Task prompt » Check each line of the material that follows, and copy those holding the string "none".

Input for this task »
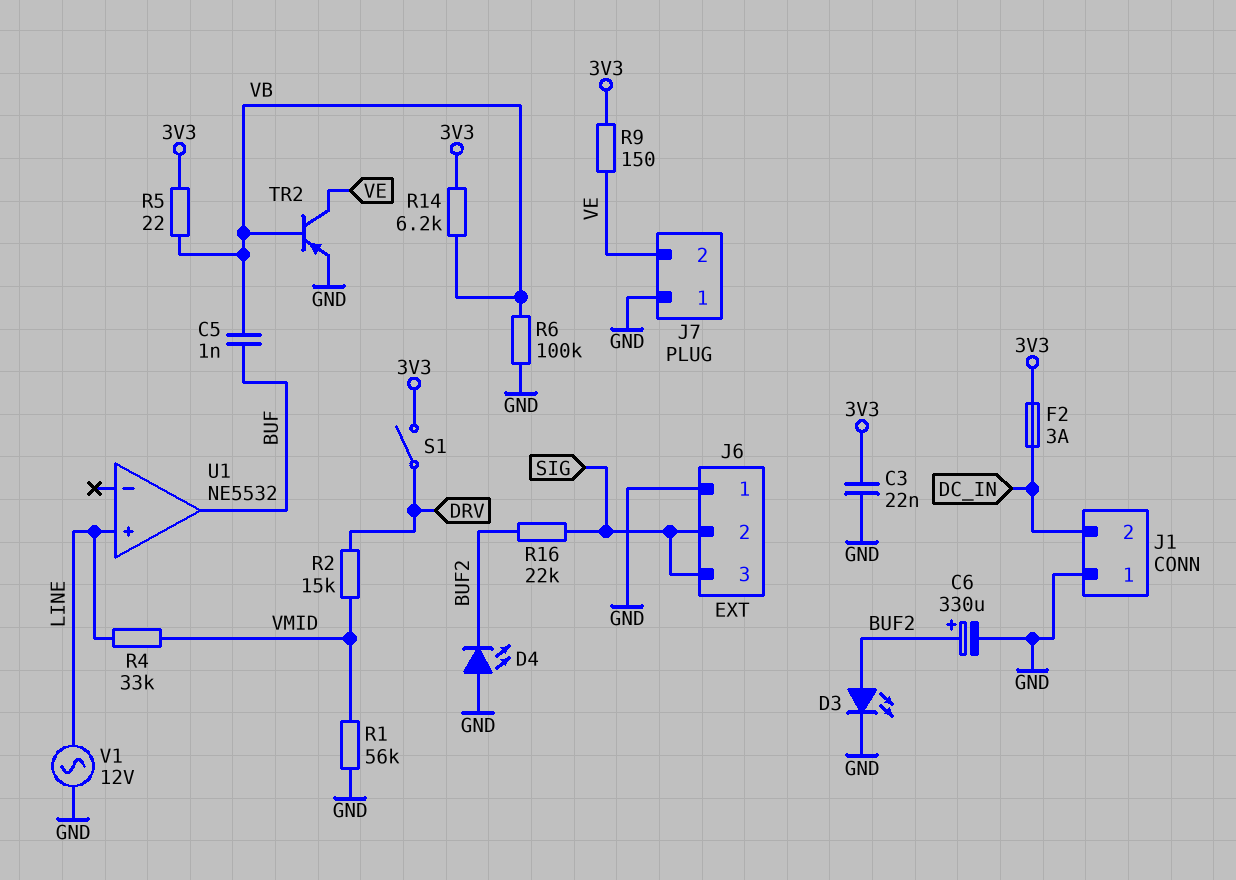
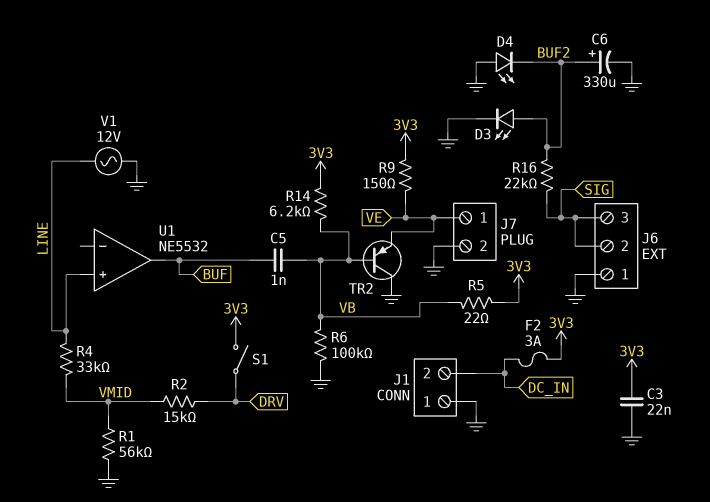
J7 pin 1: GND -> VE
J7 pin 2: VE -> GND
TR2: PNP (B VB, C VE, E GND) -> PNP (B VB, C GND, E VE)

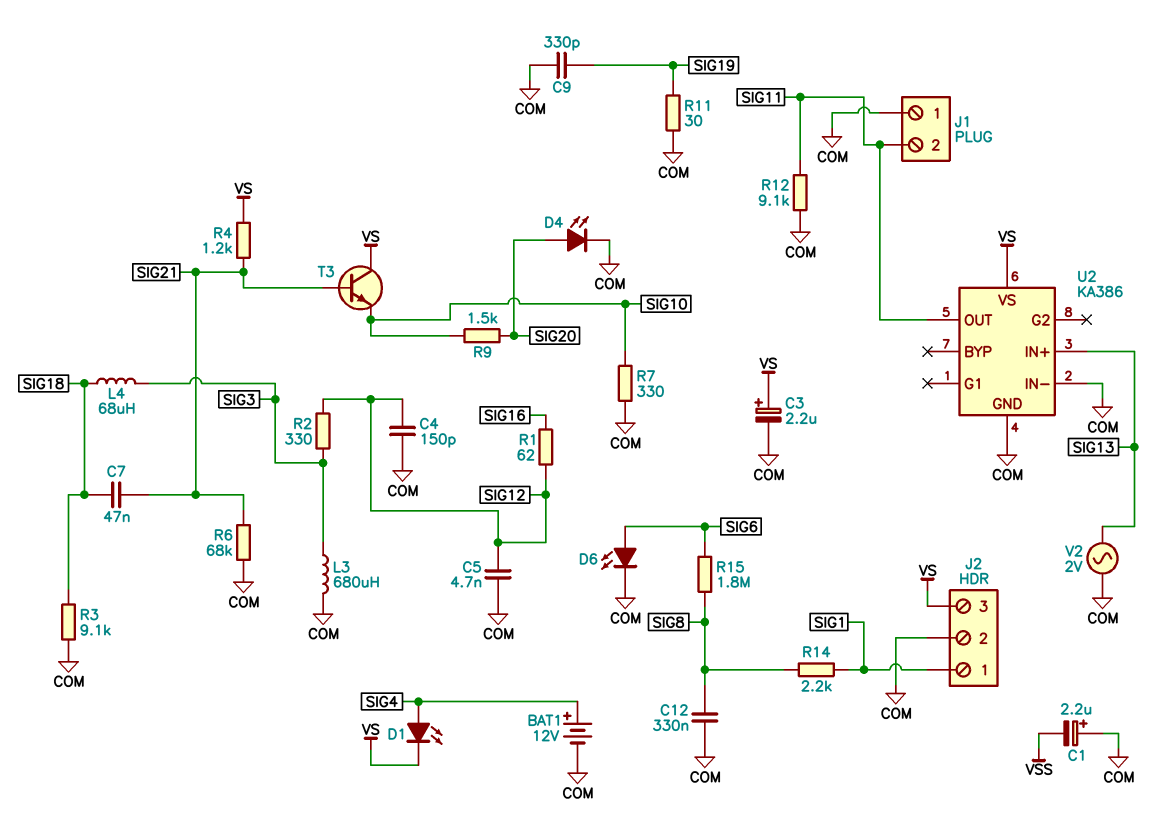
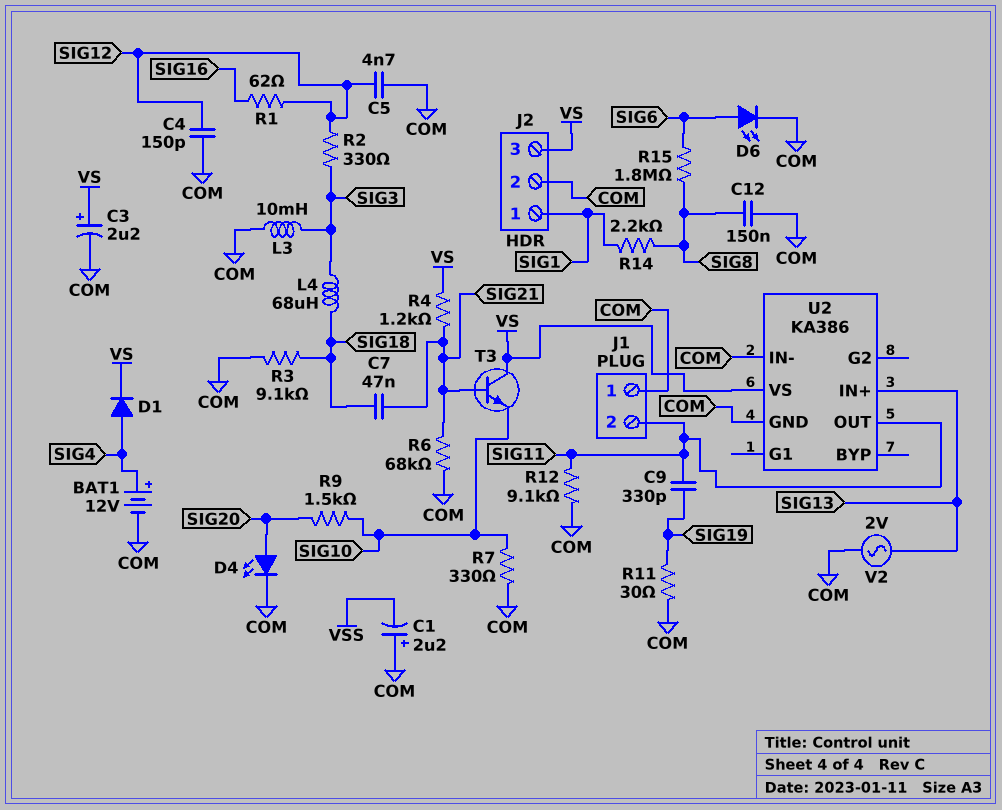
C9: 330pF (COM, SIG19) -> 330pF (SIG11, SIG19)
C12: 330nF (COM, SIG8) -> 150nF (COM, SIG8)
D1: LED (A SIG4, K VS) -> diode (A SIG4, K VS)
L3: 680uH (COM, SIG3) -> 10mH (COM, SIG3)

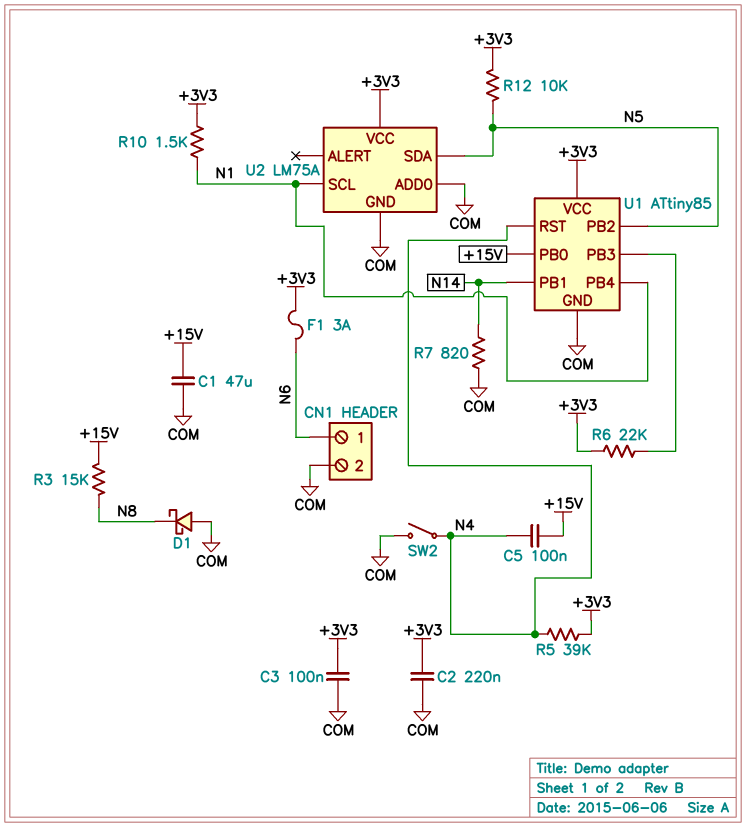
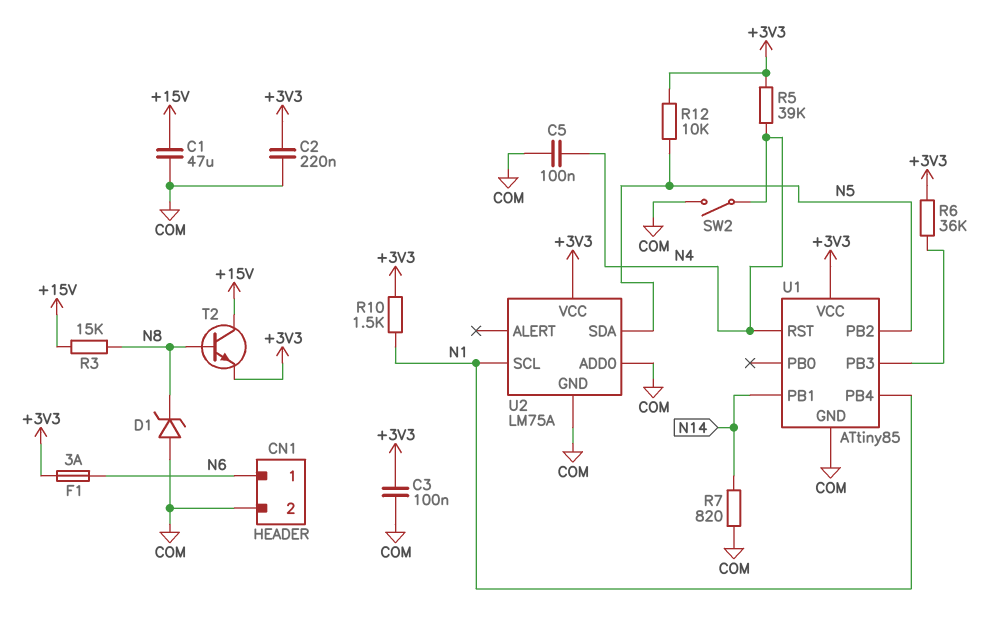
C5: 100nF (+15V, N4) -> 100nF (COM, N4)
D1: schottky (A COM, K N8) -> zener (A COM, K N8)
R6: 22k (+3V3, U1/PB3) -> 36k (+3V3, U1/PB3)
T2: none -> NPN (B N8, C +15V, E +3V3)
U1 pin PB0: +15V -> none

Answer to this problem »
T2: none -> NPN (B N8, C +15V, E +3V3)
U1 pin PB0: +15V -> none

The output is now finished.